(Aim of the exercise): Will you give the material below again, every line exactly as it is?
┌──
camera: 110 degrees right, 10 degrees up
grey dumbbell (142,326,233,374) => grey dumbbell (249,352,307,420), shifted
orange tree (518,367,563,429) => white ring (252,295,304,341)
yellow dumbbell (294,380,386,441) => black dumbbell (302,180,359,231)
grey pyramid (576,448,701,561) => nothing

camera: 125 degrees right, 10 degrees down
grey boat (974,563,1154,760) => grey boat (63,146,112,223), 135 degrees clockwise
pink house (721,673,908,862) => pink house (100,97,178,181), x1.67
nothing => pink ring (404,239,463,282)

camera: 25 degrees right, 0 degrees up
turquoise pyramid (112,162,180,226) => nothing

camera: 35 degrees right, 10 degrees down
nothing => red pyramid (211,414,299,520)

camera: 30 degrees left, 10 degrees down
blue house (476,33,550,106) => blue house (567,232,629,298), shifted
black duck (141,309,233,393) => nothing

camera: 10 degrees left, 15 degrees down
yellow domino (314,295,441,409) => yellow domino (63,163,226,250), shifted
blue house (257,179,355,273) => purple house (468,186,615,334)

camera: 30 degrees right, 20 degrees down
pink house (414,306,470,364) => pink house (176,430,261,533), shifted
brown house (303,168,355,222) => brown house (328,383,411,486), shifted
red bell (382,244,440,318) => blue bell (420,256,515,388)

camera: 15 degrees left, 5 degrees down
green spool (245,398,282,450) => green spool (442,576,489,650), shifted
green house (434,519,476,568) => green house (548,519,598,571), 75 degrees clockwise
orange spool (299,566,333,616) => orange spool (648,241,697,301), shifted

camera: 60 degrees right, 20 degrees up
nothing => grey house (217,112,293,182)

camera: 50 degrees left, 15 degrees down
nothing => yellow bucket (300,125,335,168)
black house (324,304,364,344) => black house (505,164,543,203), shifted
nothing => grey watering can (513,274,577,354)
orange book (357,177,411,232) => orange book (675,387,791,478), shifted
└──
(Solution to this problem):
camera: 110 degrees right, 10 degrees up
grey dumbbell (142,326,233,374) => grey dumbbell (249,352,307,420), shifted
orange tree (518,367,563,429) => white ring (252,295,304,341)
yellow dumbbell (294,380,386,441) => black dumbbell (302,180,359,231)
grey pyramid (576,448,701,561) => nothing

camera: 125 degrees right, 10 degrees down
grey boat (974,563,1154,760) => grey boat (63,146,112,223), 135 degrees clockwise
pink house (721,673,908,862) => pink house (100,97,178,181), x1.67
nothing => pink ring (404,239,463,282)

camera: 25 degrees right, 0 degrees up
turquoise pyramid (112,162,180,226) => nothing

camera: 35 degrees right, 10 degrees down
nothing => red pyramid (211,414,299,520)

camera: 30 degrees left, 10 degrees down
blue house (476,33,550,106) => blue house (567,232,629,298), shifted
black duck (141,309,233,393) => nothing

camera: 10 degrees left, 15 degrees down
yellow domino (314,295,441,409) => yellow domino (63,163,226,250), shifted
blue house (257,179,355,273) => purple house (468,186,615,334)

camera: 30 degrees right, 20 degrees down
pink house (414,306,470,364) => pink house (176,430,261,533), shifted
brown house (303,168,355,222) => brown house (328,383,411,486), shifted
red bell (382,244,440,318) => blue bell (420,256,515,388)

camera: 15 degrees left, 5 degrees down
green spool (245,398,282,450) => green spool (442,576,489,650), shifted
green house (434,519,476,568) => green house (548,519,598,571), 75 degrees clockwise
orange spool (299,566,333,616) => orange spool (648,241,697,301), shifted

camera: 60 degrees right, 20 degrees up
nothing => grey house (217,112,293,182)

camera: 50 degrees left, 15 degrees down
nothing => yellow bucket (300,125,335,168)
black house (324,304,364,344) => black house (505,164,543,203), shifted
nothing => grey watering can (513,274,577,354)
orange book (357,177,411,232) => orange book (675,387,791,478), shifted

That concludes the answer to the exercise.